- SUPPLIED RECORDS

--- START ---

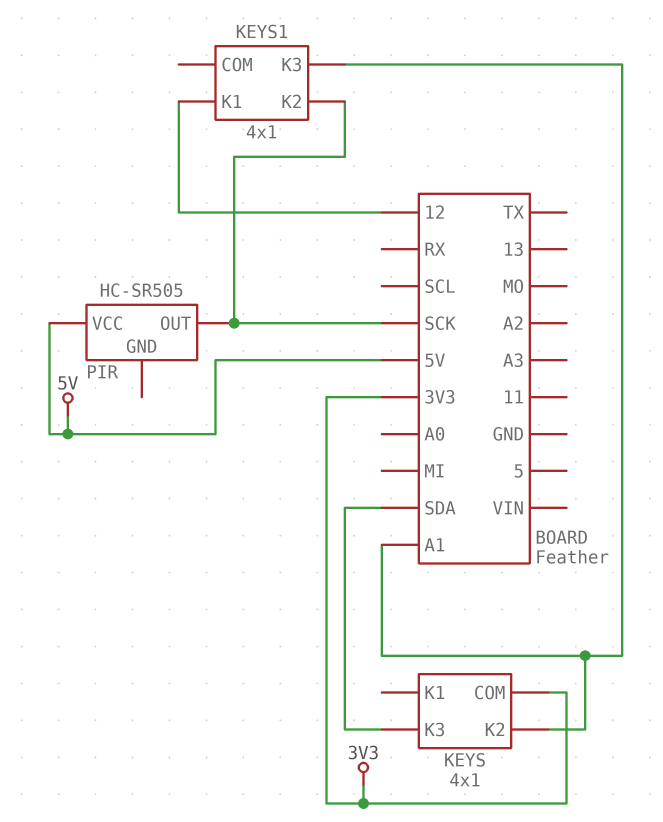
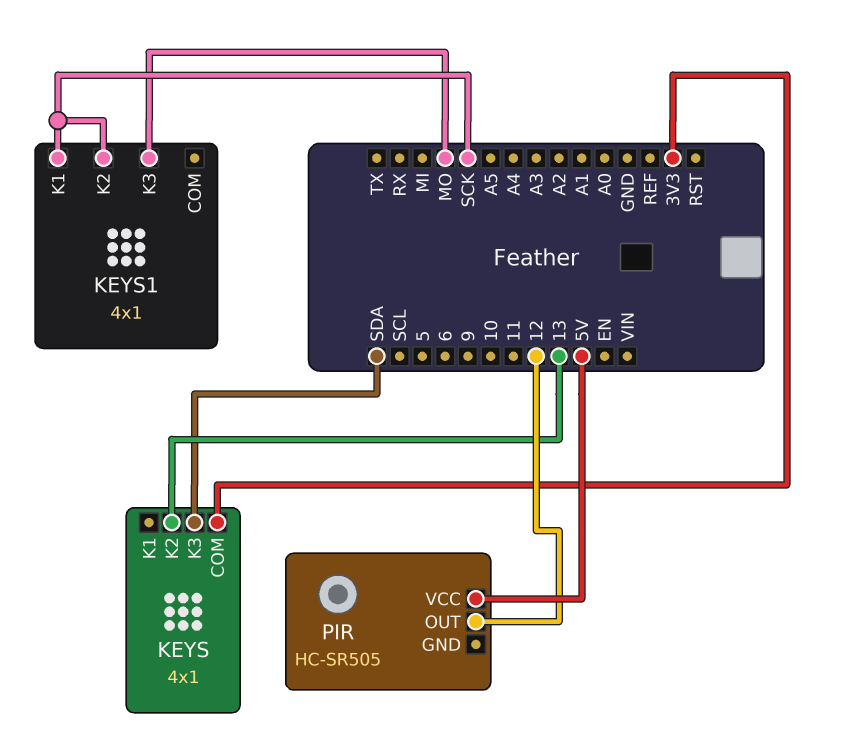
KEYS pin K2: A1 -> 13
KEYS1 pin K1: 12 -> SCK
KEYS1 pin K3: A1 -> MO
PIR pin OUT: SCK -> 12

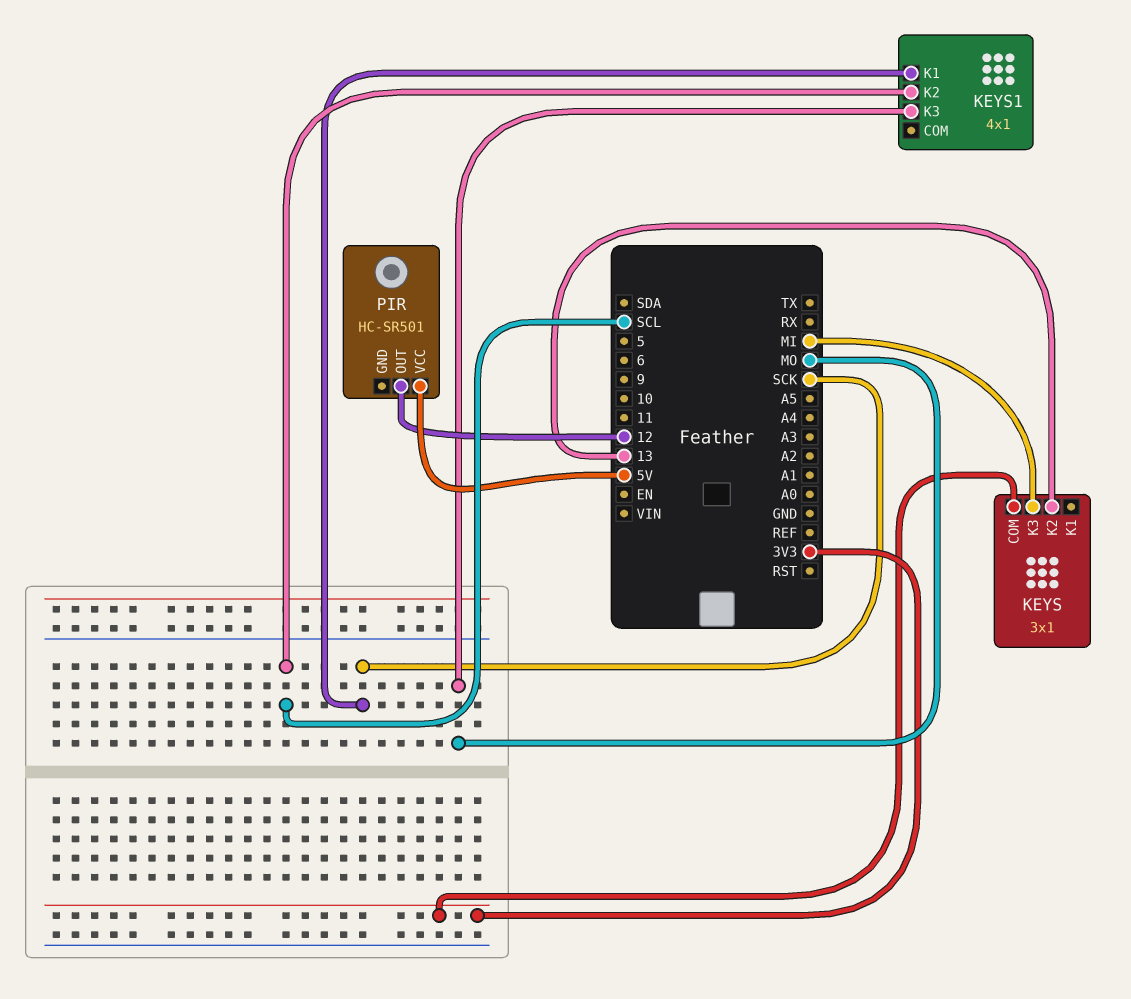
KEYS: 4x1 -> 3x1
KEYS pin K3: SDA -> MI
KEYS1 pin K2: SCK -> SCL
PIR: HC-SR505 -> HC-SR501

--- END ---

- WHAT IS REQUIRED
Retype the lines from the one containing "KEYS pin K3: SDA -> MI" to the last line above. Change nothing and include no others.

- EXERCISE SOLUTION
KEYS pin K3: SDA -> MI
KEYS1 pin K2: SCK -> SCL
PIR: HC-SR505 -> HC-SR501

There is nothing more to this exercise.